*** Block opens ***
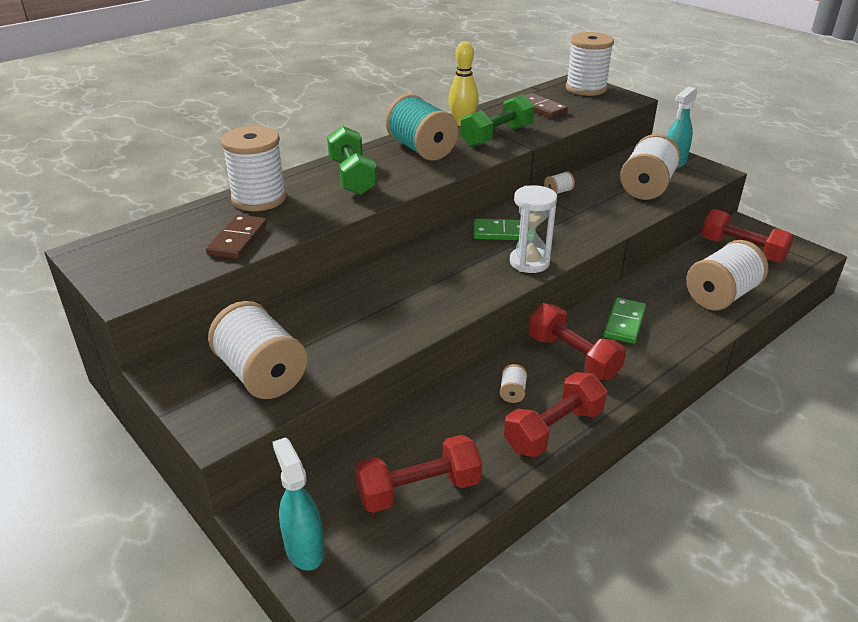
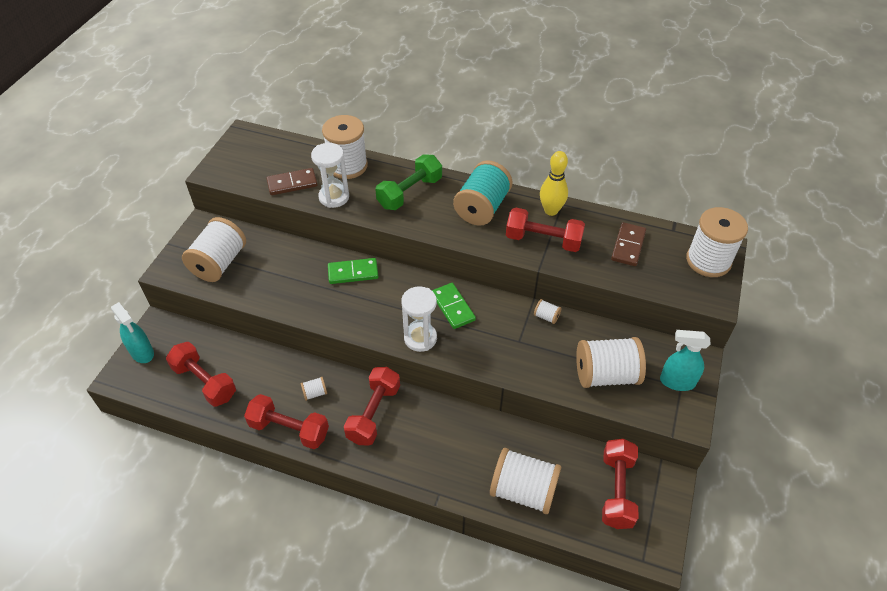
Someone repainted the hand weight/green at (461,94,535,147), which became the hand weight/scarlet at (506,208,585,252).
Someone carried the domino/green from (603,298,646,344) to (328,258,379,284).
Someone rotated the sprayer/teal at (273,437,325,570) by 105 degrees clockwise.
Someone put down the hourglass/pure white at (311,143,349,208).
*** Block closes ***
§ **Description of the task**: The copy must match the listing above exactly, except that it holds no pictures.

§ **Response box**:
Someone repainted the hand weight/green at (461,94,535,147), which became the hand weight/scarlet at (506,208,585,252).
Someone carried the domino/green from (603,298,646,344) to (328,258,379,284).
Someone rotated the sprayer/teal at (273,437,325,570) by 105 degrees clockwise.
Someone put down the hourglass/pure white at (311,143,349,208).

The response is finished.